What is expected:
From the entries below, return exactly the lines beginning at the one that contains "(92, 632) = (378, 160): white" and ending at the one that contains "(999, 589) = (658, 457): green", both of them included, and only those lines.

Data entries:
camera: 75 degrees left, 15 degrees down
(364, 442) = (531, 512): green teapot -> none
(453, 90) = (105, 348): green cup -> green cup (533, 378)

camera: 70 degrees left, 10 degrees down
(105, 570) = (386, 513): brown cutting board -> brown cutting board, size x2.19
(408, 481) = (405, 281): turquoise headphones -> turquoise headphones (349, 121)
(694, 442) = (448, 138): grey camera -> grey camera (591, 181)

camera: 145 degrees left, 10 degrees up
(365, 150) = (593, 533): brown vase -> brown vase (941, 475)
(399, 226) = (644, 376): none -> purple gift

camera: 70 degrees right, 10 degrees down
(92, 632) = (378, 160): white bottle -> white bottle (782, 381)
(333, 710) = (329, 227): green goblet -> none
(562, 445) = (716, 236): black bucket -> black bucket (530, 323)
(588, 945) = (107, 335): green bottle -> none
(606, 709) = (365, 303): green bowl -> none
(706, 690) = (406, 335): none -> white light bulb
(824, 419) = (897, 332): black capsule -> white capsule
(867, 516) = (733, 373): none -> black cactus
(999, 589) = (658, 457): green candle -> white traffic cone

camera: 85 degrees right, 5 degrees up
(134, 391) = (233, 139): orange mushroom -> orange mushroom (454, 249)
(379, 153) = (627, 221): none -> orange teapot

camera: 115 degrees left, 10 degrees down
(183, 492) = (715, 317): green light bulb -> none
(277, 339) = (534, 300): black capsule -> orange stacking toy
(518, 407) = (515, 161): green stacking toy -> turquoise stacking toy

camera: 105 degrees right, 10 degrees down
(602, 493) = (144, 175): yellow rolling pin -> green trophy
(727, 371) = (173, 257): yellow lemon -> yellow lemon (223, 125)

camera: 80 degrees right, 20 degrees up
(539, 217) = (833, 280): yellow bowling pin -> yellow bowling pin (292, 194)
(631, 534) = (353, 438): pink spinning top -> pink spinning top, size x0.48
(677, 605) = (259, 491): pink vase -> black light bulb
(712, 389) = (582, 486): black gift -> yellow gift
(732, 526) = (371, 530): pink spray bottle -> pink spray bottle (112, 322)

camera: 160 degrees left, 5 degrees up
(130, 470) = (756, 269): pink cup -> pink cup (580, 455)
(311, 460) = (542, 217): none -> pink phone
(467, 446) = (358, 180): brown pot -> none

Task response:
(92, 632) = (378, 160): white bottle -> white bottle (782, 381)
(333, 710) = (329, 227): green goblet -> none
(562, 445) = (716, 236): black bucket -> black bucket (530, 323)
(588, 945) = (107, 335): green bottle -> none
(606, 709) = (365, 303): green bowl -> none
(706, 690) = (406, 335): none -> white light bulb
(824, 419) = (897, 332): black capsule -> white capsule
(867, 516) = (733, 373): none -> black cactus
(999, 589) = (658, 457): green candle -> white traffic cone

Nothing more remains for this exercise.